● SUPPLIED INFORMATION:

"""

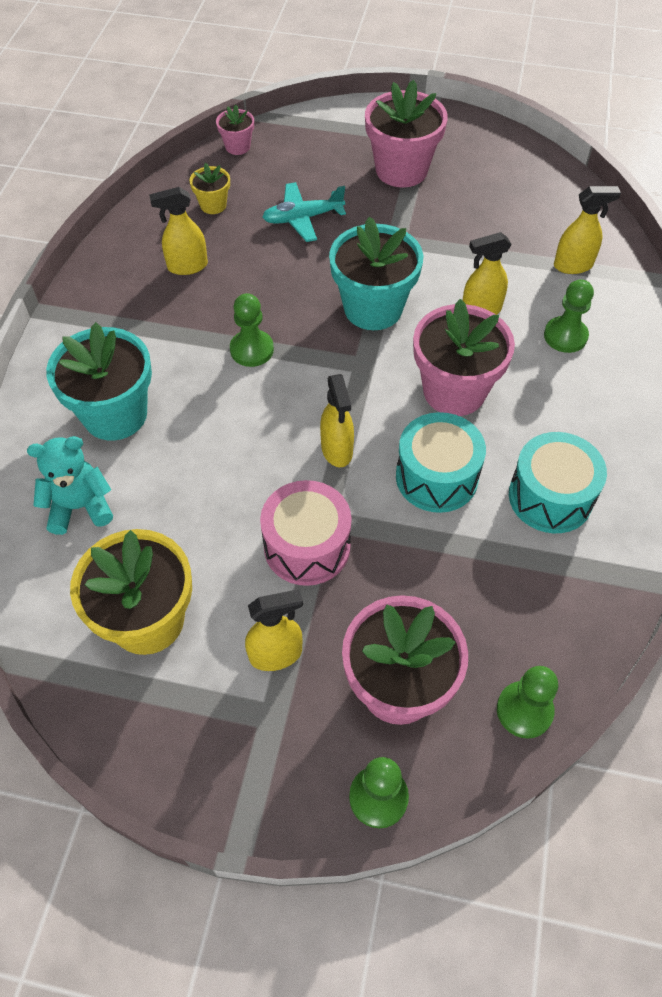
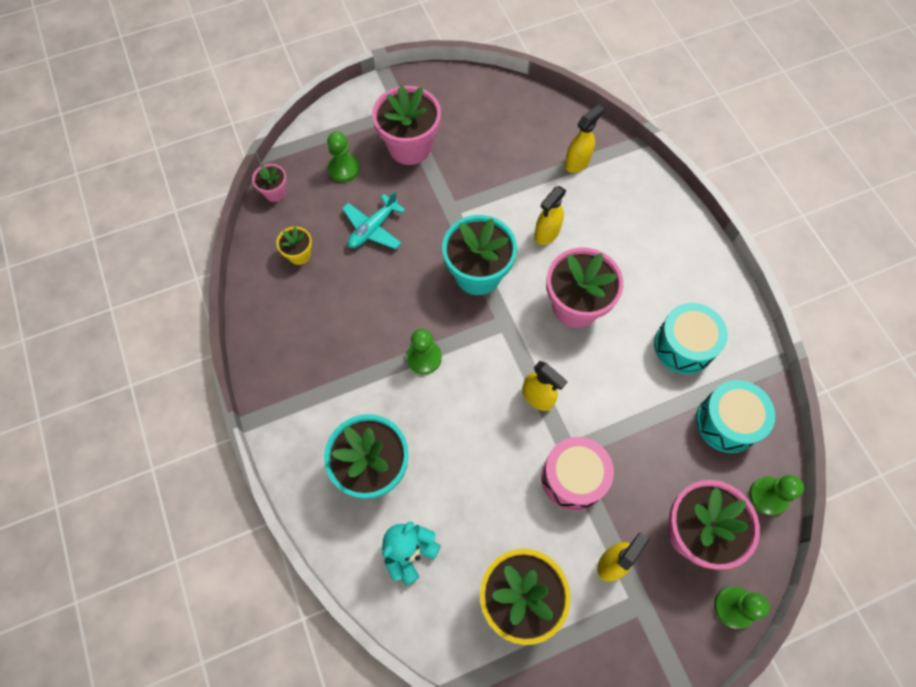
camera: 35 degrees left, 10 degrees up
(187, 266) = (323, 318): yellow spray bottle -> none
(436, 477) = (611, 376): turquoise drum -> turquoise drum (727, 422)
(565, 336) = (611, 221): green pawn -> green pawn (344, 169)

"""

● WHAT THE TASK REQUIRES: Write out all the data exactly, minus pictures.

● ANSWER TO THE PROBLEM:
camera: 35 degrees left, 10 degrees up
(187, 266) = (323, 318): yellow spray bottle -> none
(436, 477) = (611, 376): turquoise drum -> turquoise drum (727, 422)
(565, 336) = (611, 221): green pawn -> green pawn (344, 169)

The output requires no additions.